> Provided material:
··········

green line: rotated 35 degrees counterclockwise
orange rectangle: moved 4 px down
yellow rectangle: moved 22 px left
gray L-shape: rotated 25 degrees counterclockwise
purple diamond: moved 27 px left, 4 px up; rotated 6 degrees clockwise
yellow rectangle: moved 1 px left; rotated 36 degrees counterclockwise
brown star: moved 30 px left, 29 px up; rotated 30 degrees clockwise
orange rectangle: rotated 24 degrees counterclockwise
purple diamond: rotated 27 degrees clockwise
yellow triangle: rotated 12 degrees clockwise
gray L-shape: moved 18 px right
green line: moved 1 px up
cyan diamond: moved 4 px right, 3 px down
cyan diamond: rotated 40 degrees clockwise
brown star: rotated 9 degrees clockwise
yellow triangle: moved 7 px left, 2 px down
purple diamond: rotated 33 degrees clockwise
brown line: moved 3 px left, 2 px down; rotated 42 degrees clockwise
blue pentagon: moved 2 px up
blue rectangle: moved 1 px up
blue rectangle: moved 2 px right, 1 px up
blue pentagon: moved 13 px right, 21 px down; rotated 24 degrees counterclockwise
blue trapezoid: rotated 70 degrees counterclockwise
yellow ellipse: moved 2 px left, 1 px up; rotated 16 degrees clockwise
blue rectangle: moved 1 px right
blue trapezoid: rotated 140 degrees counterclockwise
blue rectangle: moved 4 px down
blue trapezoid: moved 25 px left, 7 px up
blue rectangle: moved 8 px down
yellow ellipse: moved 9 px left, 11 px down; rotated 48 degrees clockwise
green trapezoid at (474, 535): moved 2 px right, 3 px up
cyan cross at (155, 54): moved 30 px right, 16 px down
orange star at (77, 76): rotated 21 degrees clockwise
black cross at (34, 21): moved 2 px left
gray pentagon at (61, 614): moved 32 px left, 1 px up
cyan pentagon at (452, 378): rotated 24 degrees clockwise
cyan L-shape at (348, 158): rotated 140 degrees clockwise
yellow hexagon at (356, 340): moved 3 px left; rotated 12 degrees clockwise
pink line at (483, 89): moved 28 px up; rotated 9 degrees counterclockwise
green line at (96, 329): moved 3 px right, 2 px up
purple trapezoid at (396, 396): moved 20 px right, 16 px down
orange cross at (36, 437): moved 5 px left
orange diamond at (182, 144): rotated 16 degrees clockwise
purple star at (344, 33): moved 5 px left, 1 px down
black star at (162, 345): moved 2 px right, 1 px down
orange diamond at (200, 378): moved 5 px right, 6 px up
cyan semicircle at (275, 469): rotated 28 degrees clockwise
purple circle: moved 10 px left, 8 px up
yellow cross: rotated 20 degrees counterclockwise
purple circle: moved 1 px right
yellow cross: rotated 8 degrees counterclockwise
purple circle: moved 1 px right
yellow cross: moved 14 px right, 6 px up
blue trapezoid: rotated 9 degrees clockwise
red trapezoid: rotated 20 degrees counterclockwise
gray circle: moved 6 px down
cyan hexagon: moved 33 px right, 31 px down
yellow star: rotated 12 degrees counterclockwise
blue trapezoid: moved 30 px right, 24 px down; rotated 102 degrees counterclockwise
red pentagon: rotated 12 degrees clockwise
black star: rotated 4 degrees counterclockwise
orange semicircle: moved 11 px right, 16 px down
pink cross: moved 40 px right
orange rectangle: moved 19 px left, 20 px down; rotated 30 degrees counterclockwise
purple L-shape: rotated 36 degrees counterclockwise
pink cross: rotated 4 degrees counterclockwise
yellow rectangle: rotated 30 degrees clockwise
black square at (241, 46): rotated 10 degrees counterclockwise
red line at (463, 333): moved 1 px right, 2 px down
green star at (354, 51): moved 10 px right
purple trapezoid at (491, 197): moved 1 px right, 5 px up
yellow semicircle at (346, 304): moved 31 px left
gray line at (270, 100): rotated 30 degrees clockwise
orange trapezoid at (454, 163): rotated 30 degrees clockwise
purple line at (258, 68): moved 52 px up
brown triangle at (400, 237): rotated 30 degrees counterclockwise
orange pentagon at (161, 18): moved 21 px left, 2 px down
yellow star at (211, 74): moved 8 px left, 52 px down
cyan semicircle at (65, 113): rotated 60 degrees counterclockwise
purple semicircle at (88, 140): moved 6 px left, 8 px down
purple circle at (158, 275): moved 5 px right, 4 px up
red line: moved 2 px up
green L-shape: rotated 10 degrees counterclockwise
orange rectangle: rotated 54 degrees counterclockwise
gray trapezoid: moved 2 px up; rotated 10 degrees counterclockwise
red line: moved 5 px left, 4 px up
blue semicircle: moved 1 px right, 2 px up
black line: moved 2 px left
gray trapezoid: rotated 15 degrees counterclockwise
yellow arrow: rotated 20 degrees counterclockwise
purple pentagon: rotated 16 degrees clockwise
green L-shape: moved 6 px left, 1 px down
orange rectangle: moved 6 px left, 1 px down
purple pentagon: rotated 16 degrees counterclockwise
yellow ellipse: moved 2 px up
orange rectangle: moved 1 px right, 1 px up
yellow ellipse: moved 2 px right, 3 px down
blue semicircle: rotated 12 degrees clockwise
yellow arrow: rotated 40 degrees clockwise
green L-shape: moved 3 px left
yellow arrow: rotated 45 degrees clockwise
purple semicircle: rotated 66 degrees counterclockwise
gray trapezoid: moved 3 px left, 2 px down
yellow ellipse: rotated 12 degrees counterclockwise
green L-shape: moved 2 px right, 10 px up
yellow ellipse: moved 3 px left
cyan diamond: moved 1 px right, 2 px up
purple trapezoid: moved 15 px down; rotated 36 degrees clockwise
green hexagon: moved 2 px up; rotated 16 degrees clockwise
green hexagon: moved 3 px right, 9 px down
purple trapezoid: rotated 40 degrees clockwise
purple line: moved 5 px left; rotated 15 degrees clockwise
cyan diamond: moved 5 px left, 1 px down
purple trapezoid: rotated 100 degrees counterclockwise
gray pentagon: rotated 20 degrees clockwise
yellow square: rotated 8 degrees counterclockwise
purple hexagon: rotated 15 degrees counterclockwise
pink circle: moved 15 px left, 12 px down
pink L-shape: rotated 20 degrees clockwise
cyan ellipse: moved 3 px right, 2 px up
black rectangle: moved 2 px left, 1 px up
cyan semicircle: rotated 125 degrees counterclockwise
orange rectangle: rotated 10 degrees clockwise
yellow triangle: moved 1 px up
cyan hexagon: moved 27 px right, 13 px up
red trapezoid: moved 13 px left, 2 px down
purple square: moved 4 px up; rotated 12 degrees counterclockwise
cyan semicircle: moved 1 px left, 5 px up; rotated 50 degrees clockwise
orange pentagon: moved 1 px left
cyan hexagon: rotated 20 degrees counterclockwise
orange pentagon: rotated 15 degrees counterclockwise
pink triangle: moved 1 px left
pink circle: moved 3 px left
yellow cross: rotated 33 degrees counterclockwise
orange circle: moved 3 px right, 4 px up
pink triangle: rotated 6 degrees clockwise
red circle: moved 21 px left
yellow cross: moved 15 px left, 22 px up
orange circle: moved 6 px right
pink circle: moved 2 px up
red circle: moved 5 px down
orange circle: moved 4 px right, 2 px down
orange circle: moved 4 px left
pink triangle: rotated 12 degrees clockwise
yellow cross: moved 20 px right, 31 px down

··········

> What you have to do:
Reproduce every line of the material above word for word, keeping the original order.

> Answer for the task:
green line: rotated 35 degrees counterclockwise
orange rectangle: moved 4 px down
yellow rectangle: moved 22 px left
gray L-shape: rotated 25 degrees counterclockwise
purple diamond: moved 27 px left, 4 px up; rotated 6 degrees clockwise
yellow rectangle: moved 1 px left; rotated 36 degrees counterclockwise
brown star: moved 30 px left, 29 px up; rotated 30 degrees clockwise
orange rectangle: rotated 24 degrees counterclockwise
purple diamond: rotated 27 degrees clockwise
yellow triangle: rotated 12 degrees clockwise
gray L-shape: moved 18 px right
green line: moved 1 px up
cyan diamond: moved 4 px right, 3 px down
cyan diamond: rotated 40 degrees clockwise
brown star: rotated 9 degrees clockwise
yellow triangle: moved 7 px left, 2 px down
purple diamond: rotated 33 degrees clockwise
brown line: moved 3 px left, 2 px down; rotated 42 degrees clockwise
blue pentagon: moved 2 px up
blue rectangle: moved 1 px up
blue rectangle: moved 2 px right, 1 px up
blue pentagon: moved 13 px right, 21 px down; rotated 24 degrees counterclockwise
blue trapezoid: rotated 70 degrees counterclockwise
yellow ellipse: moved 2 px left, 1 px up; rotated 16 degrees clockwise
blue rectangle: moved 1 px right
blue trapezoid: rotated 140 degrees counterclockwise
blue rectangle: moved 4 px down
blue trapezoid: moved 25 px left, 7 px up
blue rectangle: moved 8 px down
yellow ellipse: moved 9 px left, 11 px down; rotated 48 degrees clockwise
green trapezoid at (474, 535): moved 2 px right, 3 px up
cyan cross at (155, 54): moved 30 px right, 16 px down
orange star at (77, 76): rotated 21 degrees clockwise
black cross at (34, 21): moved 2 px left
gray pentagon at (61, 614): moved 32 px left, 1 px up
cyan pentagon at (452, 378): rotated 24 degrees clockwise
cyan L-shape at (348, 158): rotated 140 degrees clockwise
yellow hexagon at (356, 340): moved 3 px left; rotated 12 degrees clockwise
pink line at (483, 89): moved 28 px up; rotated 9 degrees counterclockwise
green line at (96, 329): moved 3 px right, 2 px up
purple trapezoid at (396, 396): moved 20 px right, 16 px down
orange cross at (36, 437): moved 5 px left
orange diamond at (182, 144): rotated 16 degrees clockwise
purple star at (344, 33): moved 5 px left, 1 px down
black star at (162, 345): moved 2 px right, 1 px down
orange diamond at (200, 378): moved 5 px right, 6 px up
cyan semicircle at (275, 469): rotated 28 degrees clockwise
purple circle: moved 10 px left, 8 px up
yellow cross: rotated 20 degrees counterclockwise
purple circle: moved 1 px right
yellow cross: rotated 8 degrees counterclockwise
purple circle: moved 1 px right
yellow cross: moved 14 px right, 6 px up
blue trapezoid: rotated 9 degrees clockwise
red trapezoid: rotated 20 degrees counterclockwise
gray circle: moved 6 px down
cyan hexagon: moved 33 px right, 31 px down
yellow star: rotated 12 degrees counterclockwise
blue trapezoid: moved 30 px right, 24 px down; rotated 102 degrees counterclockwise
red pentagon: rotated 12 degrees clockwise
black star: rotated 4 degrees counterclockwise
orange semicircle: moved 11 px right, 16 px down
pink cross: moved 40 px right
orange rectangle: moved 19 px left, 20 px down; rotated 30 degrees counterclockwise
purple L-shape: rotated 36 degrees counterclockwise
pink cross: rotated 4 degrees counterclockwise
yellow rectangle: rotated 30 degrees clockwise
black square at (241, 46): rotated 10 degrees counterclockwise
red line at (463, 333): moved 1 px right, 2 px down
green star at (354, 51): moved 10 px right
purple trapezoid at (491, 197): moved 1 px right, 5 px up
yellow semicircle at (346, 304): moved 31 px left
gray line at (270, 100): rotated 30 degrees clockwise
orange trapezoid at (454, 163): rotated 30 degrees clockwise
purple line at (258, 68): moved 52 px up
brown triangle at (400, 237): rotated 30 degrees counterclockwise
orange pentagon at (161, 18): moved 21 px left, 2 px down
yellow star at (211, 74): moved 8 px left, 52 px down
cyan semicircle at (65, 113): rotated 60 degrees counterclockwise
purple semicircle at (88, 140): moved 6 px left, 8 px down
purple circle at (158, 275): moved 5 px right, 4 px up
red line: moved 2 px up
green L-shape: rotated 10 degrees counterclockwise
orange rectangle: rotated 54 degrees counterclockwise
gray trapezoid: moved 2 px up; rotated 10 degrees counterclockwise
red line: moved 5 px left, 4 px up
blue semicircle: moved 1 px right, 2 px up
black line: moved 2 px left
gray trapezoid: rotated 15 degrees counterclockwise
yellow arrow: rotated 20 degrees counterclockwise
purple pentagon: rotated 16 degrees clockwise
green L-shape: moved 6 px left, 1 px down
orange rectangle: moved 6 px left, 1 px down
purple pentagon: rotated 16 degrees counterclockwise
yellow ellipse: moved 2 px up
orange rectangle: moved 1 px right, 1 px up
yellow ellipse: moved 2 px right, 3 px down
blue semicircle: rotated 12 degrees clockwise
yellow arrow: rotated 40 degrees clockwise
green L-shape: moved 3 px left
yellow arrow: rotated 45 degrees clockwise
purple semicircle: rotated 66 degrees counterclockwise
gray trapezoid: moved 3 px left, 2 px down
yellow ellipse: rotated 12 degrees counterclockwise
green L-shape: moved 2 px right, 10 px up
yellow ellipse: moved 3 px left
cyan diamond: moved 1 px right, 2 px up
purple trapezoid: moved 15 px down; rotated 36 degrees clockwise
green hexagon: moved 2 px up; rotated 16 degrees clockwise
green hexagon: moved 3 px right, 9 px down
purple trapezoid: rotated 40 degrees clockwise
purple line: moved 5 px left; rotated 15 degrees clockwise
cyan diamond: moved 5 px left, 1 px down
purple trapezoid: rotated 100 degrees counterclockwise
gray pentagon: rotated 20 degrees clockwise
yellow square: rotated 8 degrees counterclockwise
purple hexagon: rotated 15 degrees counterclockwise
pink circle: moved 15 px left, 12 px down
pink L-shape: rotated 20 degrees clockwise
cyan ellipse: moved 3 px right, 2 px up
black rectangle: moved 2 px left, 1 px up
cyan semicircle: rotated 125 degrees counterclockwise
orange rectangle: rotated 10 degrees clockwise
yellow triangle: moved 1 px up
cyan hexagon: moved 27 px right, 13 px up
red trapezoid: moved 13 px left, 2 px down
purple square: moved 4 px up; rotated 12 degrees counterclockwise
cyan semicircle: moved 1 px left, 5 px up; rotated 50 degrees clockwise
orange pentagon: moved 1 px left
cyan hexagon: rotated 20 degrees counterclockwise
orange pentagon: rotated 15 degrees counterclockwise
pink triangle: moved 1 px left
pink circle: moved 3 px left
yellow cross: rotated 33 degrees counterclockwise
orange circle: moved 3 px right, 4 px up
pink triangle: rotated 6 degrees clockwise
red circle: moved 21 px left
yellow cross: moved 15 px left, 22 px up
orange circle: moved 6 px right
pink circle: moved 2 px up
red circle: moved 5 px down
orange circle: moved 4 px right, 2 px down
orange circle: moved 4 px left
pink triangle: rotated 12 degrees clockwise
yellow cross: moved 20 px right, 31 px down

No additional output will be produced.